Dataset excerpts:
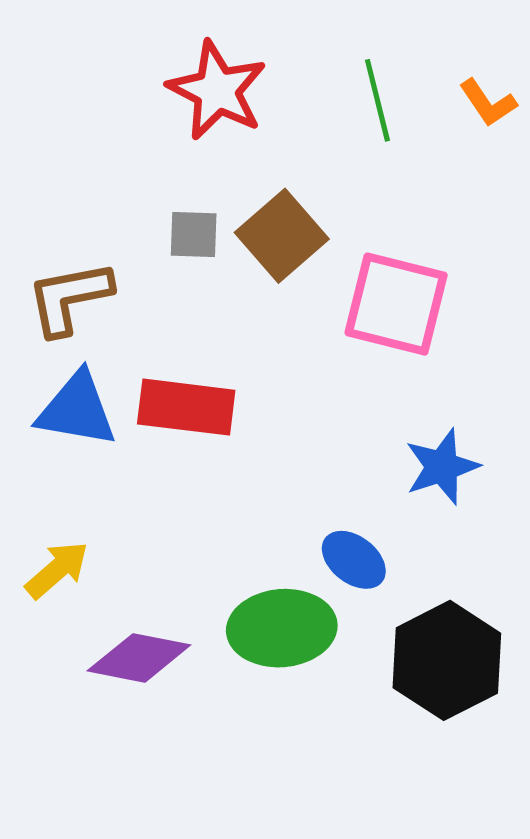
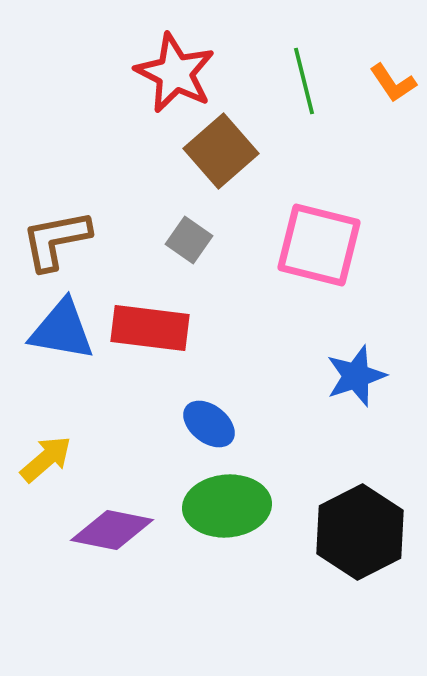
gray square: (194, 234) -> (189, 240), moved, turned 33
brown square: (282, 236) -> (221, 151), moved
blue ellipse: (354, 560) -> (209, 424), moved

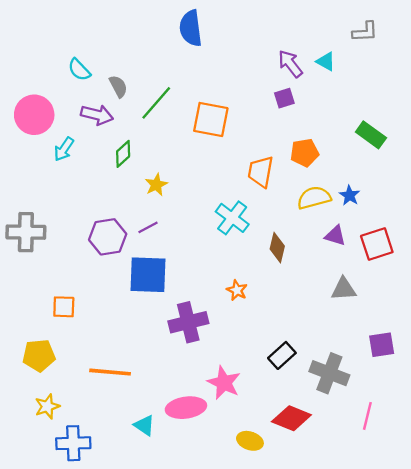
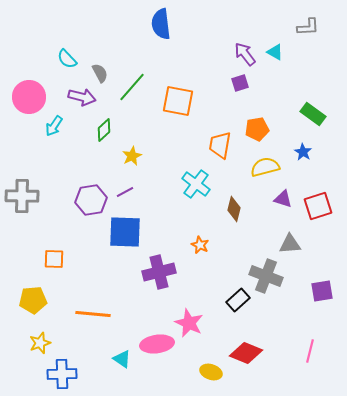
blue star: (350, 195) -> (303, 152), moved
gray cross: (329, 373) -> (266, 276), moved

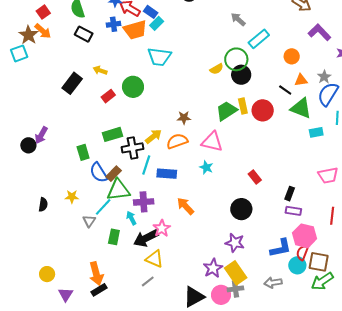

Assigned task:
What is the number of lines in the listing that contain the word "square"? Give that number and nothing else.

Written answer:
2